From the entries below, return only the lines starting at the one that contains "MATRIX pin CS: B10 -> C15" and ending at the one that contains "KEYS pin K1: A11 -> B11", exactly as they stand.

Stored data
= = = =
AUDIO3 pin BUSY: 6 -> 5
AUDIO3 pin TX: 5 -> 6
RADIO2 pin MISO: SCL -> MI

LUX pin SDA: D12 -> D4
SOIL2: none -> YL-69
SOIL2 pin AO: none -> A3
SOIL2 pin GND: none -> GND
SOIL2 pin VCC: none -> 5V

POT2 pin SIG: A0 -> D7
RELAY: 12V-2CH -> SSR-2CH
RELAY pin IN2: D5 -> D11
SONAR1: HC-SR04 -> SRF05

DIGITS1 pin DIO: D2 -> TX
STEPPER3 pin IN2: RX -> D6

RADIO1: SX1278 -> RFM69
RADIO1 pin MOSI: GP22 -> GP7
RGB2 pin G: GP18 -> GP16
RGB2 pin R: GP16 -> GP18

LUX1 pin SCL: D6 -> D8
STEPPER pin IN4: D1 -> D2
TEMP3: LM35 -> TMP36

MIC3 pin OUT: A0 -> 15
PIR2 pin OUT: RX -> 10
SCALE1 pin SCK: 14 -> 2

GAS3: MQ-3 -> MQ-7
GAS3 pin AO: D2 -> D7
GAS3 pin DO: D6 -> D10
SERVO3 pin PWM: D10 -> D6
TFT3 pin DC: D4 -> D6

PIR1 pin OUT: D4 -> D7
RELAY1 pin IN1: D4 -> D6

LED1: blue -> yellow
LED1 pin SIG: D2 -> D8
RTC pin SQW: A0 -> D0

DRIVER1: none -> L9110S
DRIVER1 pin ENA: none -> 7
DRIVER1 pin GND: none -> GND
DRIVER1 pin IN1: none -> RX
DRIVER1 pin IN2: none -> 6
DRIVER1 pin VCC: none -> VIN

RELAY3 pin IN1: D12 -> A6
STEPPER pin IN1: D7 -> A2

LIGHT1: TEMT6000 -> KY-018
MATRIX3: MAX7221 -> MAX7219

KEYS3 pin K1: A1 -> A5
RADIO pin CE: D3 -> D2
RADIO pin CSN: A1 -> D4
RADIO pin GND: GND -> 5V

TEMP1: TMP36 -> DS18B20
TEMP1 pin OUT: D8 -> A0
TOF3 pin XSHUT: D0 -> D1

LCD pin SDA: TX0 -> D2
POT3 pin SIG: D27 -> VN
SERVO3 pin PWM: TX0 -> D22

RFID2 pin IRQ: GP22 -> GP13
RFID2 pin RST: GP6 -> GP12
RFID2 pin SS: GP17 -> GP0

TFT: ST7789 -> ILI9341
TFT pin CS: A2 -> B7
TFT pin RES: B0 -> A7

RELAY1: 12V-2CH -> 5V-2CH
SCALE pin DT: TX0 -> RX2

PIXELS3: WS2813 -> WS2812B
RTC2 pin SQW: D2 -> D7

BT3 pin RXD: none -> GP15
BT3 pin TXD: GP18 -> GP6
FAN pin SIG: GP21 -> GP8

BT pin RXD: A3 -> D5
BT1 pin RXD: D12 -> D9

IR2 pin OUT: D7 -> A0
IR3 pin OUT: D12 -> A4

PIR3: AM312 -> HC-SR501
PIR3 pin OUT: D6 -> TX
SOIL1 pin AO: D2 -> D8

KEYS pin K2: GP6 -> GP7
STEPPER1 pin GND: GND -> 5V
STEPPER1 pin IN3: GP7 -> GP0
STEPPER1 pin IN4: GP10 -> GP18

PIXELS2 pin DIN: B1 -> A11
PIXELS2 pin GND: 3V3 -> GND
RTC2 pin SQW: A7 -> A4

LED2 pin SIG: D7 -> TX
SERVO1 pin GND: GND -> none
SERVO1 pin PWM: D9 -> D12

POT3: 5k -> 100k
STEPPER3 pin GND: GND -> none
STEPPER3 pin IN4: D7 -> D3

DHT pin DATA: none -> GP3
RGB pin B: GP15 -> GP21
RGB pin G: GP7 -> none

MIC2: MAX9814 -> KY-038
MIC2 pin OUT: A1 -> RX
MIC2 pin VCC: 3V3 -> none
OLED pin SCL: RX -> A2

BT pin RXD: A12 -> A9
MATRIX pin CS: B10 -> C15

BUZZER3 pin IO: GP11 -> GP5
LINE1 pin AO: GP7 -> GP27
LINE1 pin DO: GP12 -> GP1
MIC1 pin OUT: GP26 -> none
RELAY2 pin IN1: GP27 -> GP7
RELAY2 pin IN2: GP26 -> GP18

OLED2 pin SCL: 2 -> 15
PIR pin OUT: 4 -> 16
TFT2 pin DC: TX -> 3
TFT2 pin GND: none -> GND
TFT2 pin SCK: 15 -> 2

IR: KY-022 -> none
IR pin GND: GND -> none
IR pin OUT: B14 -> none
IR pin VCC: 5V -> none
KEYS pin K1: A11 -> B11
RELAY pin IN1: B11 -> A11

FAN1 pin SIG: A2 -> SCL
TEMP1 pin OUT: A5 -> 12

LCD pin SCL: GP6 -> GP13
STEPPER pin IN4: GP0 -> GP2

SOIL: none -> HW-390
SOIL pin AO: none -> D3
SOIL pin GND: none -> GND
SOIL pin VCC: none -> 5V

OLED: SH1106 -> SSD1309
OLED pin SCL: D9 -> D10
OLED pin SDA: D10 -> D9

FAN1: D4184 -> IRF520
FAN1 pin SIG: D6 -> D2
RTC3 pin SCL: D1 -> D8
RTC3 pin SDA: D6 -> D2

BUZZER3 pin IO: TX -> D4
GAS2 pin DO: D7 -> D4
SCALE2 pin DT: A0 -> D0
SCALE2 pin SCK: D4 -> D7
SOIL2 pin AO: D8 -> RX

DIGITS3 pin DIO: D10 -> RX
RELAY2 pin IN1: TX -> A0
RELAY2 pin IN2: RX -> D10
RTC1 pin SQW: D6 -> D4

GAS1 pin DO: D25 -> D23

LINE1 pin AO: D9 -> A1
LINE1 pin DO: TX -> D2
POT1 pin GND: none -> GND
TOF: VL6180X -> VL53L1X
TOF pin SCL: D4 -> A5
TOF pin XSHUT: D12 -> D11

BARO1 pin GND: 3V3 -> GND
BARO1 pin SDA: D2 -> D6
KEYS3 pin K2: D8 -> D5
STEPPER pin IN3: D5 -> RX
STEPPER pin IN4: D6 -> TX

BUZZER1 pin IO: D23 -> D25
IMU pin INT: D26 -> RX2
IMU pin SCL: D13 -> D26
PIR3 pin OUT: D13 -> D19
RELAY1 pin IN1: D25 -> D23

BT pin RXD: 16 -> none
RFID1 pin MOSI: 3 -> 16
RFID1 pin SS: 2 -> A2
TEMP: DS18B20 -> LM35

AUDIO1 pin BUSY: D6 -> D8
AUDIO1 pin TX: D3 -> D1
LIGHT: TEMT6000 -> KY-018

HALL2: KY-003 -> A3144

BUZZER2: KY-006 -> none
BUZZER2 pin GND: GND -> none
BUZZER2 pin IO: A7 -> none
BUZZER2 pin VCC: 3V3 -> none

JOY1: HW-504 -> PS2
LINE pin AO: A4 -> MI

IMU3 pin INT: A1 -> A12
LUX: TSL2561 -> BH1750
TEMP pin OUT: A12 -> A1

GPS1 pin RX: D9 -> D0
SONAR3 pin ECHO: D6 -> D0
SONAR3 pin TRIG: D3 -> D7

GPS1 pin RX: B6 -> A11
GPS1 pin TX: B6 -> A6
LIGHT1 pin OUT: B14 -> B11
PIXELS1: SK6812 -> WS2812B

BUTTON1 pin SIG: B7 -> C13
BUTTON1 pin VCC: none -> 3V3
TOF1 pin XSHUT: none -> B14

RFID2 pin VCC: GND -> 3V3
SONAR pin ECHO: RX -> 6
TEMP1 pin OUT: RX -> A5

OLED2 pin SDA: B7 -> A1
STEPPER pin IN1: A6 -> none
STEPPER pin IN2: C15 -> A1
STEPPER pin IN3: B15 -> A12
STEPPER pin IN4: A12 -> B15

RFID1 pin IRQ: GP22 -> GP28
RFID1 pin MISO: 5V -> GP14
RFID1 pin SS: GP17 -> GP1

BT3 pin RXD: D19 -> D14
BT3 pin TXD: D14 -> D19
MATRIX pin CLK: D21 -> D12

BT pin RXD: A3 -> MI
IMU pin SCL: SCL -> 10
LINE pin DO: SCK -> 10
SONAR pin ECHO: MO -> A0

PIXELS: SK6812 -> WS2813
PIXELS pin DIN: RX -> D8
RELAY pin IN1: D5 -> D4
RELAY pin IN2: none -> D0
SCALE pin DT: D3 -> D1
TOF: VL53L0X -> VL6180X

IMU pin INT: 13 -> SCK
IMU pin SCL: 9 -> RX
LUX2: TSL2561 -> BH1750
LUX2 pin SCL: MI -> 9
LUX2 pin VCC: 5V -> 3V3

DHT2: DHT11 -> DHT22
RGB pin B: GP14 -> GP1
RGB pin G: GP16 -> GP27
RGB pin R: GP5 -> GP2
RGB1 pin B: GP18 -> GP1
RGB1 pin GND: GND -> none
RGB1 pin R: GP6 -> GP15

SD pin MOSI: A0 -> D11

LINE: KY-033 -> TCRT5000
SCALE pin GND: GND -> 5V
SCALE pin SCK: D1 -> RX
= = = =
## Written solution:
MATRIX pin CS: B10 -> C15

BUZZER3 pin IO: GP11 -> GP5
LINE1 pin AO: GP7 -> GP27
LINE1 pin DO: GP12 -> GP1
MIC1 pin OUT: GP26 -> none
RELAY2 pin IN1: GP27 -> GP7
RELAY2 pin IN2: GP26 -> GP18

OLED2 pin SCL: 2 -> 15
PIR pin OUT: 4 -> 16
TFT2 pin DC: TX -> 3
TFT2 pin GND: none -> GND
TFT2 pin SCK: 15 -> 2

IR: KY-022 -> none
IR pin GND: GND -> none
IR pin OUT: B14 -> none
IR pin VCC: 5V -> none
KEYS pin K1: A11 -> B11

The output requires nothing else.